── The input

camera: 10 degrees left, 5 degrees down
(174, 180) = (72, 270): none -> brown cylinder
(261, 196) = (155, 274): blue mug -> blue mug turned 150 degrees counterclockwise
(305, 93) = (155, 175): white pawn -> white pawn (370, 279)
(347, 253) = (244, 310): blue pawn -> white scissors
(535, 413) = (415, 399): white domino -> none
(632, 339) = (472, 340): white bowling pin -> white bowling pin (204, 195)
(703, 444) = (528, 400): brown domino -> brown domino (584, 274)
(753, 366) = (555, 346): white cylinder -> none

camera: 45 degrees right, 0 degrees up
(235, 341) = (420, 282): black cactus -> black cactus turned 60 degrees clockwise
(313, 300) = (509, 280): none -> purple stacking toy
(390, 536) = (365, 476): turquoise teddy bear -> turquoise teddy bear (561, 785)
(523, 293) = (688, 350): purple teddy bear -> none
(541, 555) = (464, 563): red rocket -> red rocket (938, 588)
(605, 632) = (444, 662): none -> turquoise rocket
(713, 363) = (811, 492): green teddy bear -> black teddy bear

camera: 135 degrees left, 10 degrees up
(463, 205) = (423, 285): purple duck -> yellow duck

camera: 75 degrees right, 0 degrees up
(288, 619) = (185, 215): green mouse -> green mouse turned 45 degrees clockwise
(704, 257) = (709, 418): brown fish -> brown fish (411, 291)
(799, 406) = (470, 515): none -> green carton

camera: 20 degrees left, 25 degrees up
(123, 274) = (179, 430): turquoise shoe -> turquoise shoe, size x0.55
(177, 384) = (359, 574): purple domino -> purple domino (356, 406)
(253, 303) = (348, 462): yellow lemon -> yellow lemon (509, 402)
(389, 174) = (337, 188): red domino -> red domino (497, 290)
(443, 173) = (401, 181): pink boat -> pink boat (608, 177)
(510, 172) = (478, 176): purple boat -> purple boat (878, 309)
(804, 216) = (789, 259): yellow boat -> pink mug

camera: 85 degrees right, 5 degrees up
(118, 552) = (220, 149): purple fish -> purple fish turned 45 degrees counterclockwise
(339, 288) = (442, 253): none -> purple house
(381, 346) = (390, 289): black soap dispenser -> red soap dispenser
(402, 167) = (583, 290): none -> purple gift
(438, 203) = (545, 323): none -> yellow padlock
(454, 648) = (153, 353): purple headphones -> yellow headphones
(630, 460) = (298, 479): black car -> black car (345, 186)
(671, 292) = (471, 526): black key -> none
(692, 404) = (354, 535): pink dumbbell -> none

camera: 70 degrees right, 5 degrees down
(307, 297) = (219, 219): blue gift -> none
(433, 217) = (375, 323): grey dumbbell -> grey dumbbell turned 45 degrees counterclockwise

────

→ **What needs to be done**
Beginning at the line where "(123, 274) = (179, 430): turquoise" appears, extract each line through the end of the data above; keep them exact and include nothing else.

→ **Task result**
(123, 274) = (179, 430): turquoise shoe -> turquoise shoe, size x0.55
(177, 384) = (359, 574): purple domino -> purple domino (356, 406)
(253, 303) = (348, 462): yellow lemon -> yellow lemon (509, 402)
(389, 174) = (337, 188): red domino -> red domino (497, 290)
(443, 173) = (401, 181): pink boat -> pink boat (608, 177)
(510, 172) = (478, 176): purple boat -> purple boat (878, 309)
(804, 216) = (789, 259): yellow boat -> pink mug

camera: 85 degrees right, 5 degrees up
(118, 552) = (220, 149): purple fish -> purple fish turned 45 degrees counterclockwise
(339, 288) = (442, 253): none -> purple house
(381, 346) = (390, 289): black soap dispenser -> red soap dispenser
(402, 167) = (583, 290): none -> purple gift
(438, 203) = (545, 323): none -> yellow padlock
(454, 648) = (153, 353): purple headphones -> yellow headphones
(630, 460) = (298, 479): black car -> black car (345, 186)
(671, 292) = (471, 526): black key -> none
(692, 404) = (354, 535): pink dumbbell -> none

camera: 70 degrees right, 5 degrees down
(307, 297) = (219, 219): blue gift -> none
(433, 217) = (375, 323): grey dumbbell -> grey dumbbell turned 45 degrees counterclockwise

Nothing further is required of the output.